- [EXERCISE AIM]
From the entries below, transcribe exactly the lines between the line holding "V101: none -> 9V (plus VS, minus GND)" and the line holding "D2: schottky (A VDD, K", inclusive; skip all other lines.

- [DATA SHOWN]
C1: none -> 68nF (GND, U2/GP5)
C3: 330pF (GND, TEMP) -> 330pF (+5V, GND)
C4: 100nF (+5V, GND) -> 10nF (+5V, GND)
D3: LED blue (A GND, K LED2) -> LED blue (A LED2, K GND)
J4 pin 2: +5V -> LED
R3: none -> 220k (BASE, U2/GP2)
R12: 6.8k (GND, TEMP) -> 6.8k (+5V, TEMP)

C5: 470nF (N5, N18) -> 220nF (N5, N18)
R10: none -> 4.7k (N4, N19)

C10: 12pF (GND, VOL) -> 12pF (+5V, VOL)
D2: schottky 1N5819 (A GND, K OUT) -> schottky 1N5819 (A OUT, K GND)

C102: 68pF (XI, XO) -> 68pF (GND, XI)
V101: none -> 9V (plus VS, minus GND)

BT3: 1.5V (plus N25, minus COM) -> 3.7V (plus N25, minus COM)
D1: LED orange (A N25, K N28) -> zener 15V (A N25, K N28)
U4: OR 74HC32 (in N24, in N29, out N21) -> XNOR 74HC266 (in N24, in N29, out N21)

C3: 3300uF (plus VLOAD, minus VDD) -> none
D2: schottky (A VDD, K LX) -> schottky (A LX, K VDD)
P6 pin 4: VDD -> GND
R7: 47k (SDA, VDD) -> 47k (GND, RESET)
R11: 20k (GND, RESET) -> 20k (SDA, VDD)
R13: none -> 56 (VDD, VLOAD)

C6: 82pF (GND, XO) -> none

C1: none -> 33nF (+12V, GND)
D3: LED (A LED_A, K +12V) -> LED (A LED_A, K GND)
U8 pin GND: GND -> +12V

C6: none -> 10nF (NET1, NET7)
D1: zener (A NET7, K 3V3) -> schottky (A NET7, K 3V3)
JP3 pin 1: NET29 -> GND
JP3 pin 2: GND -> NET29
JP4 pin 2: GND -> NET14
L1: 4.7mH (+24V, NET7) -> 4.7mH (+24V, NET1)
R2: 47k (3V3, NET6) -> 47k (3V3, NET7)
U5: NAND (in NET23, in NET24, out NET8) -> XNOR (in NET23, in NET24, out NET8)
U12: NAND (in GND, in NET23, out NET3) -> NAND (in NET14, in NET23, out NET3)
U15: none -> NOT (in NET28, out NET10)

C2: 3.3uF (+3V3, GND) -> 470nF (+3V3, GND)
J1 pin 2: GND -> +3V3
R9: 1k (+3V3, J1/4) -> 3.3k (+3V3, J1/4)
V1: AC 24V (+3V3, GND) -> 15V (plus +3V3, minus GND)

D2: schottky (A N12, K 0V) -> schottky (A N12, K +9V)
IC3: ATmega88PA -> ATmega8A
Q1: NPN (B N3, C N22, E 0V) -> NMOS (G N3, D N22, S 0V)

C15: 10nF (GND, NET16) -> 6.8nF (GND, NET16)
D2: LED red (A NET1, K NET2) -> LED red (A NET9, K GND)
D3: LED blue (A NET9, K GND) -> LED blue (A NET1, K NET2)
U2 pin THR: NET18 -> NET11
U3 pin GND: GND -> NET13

- [SOLUTION BELOW]
V101: none -> 9V (plus VS, minus GND)

BT3: 1.5V (plus N25, minus COM) -> 3.7V (plus N25, minus COM)
D1: LED orange (A N25, K N28) -> zener 15V (A N25, K N28)
U4: OR 74HC32 (in N24, in N29, out N21) -> XNOR 74HC266 (in N24, in N29, out N21)

C3: 3300uF (plus VLOAD, minus VDD) -> none
D2: schottky (A VDD, K LX) -> schottky (A LX, K VDD)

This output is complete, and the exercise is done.